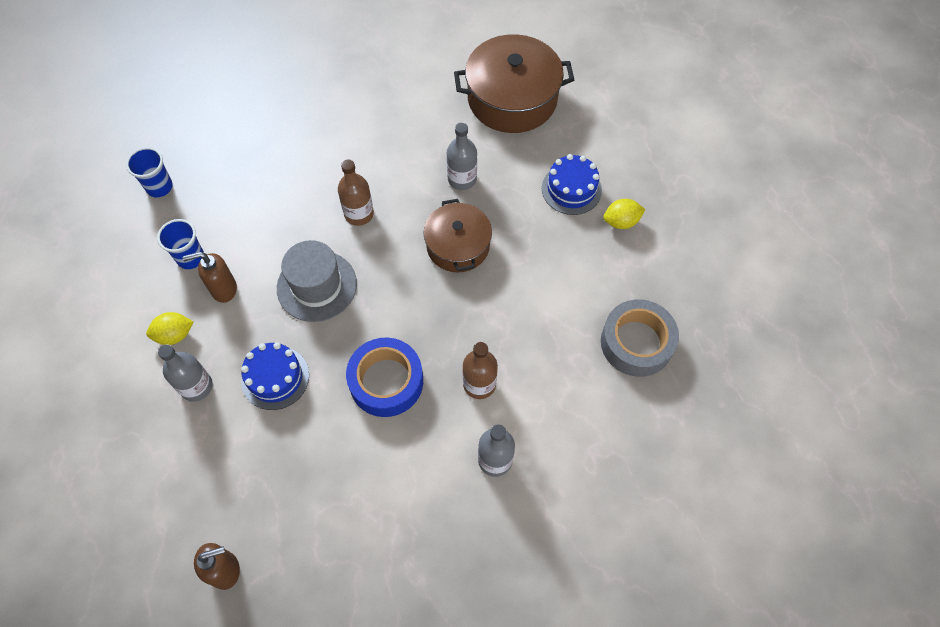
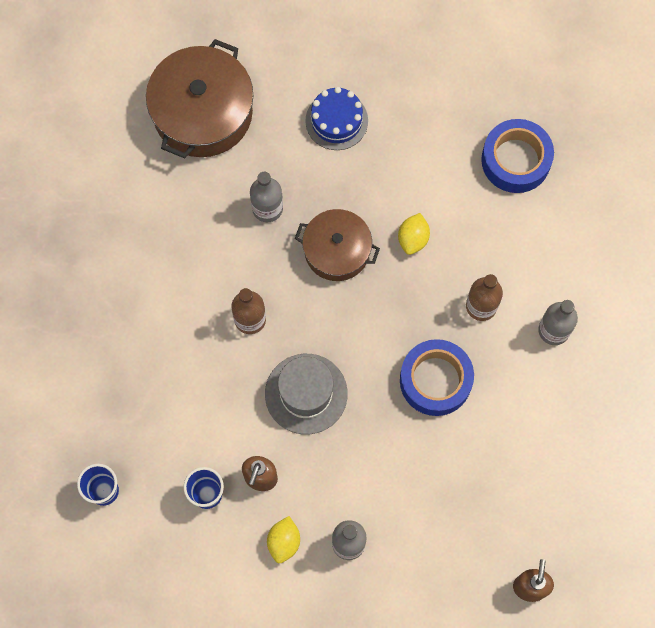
camera: 60 degrees left, 10 degrees up
(275, 378) = (378, 472): blue cake -> none
(621, 222) = (395, 100): yellow lemon -> yellow lemon (413, 239)
(636, 343) = (515, 160): grey tape -> blue tape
+ + + +
Problem statement - Write out all of the data above exactly, pictures excluded.

Written answer -
camera: 60 degrees left, 10 degrees up
(275, 378) = (378, 472): blue cake -> none
(621, 222) = (395, 100): yellow lemon -> yellow lemon (413, 239)
(636, 343) = (515, 160): grey tape -> blue tape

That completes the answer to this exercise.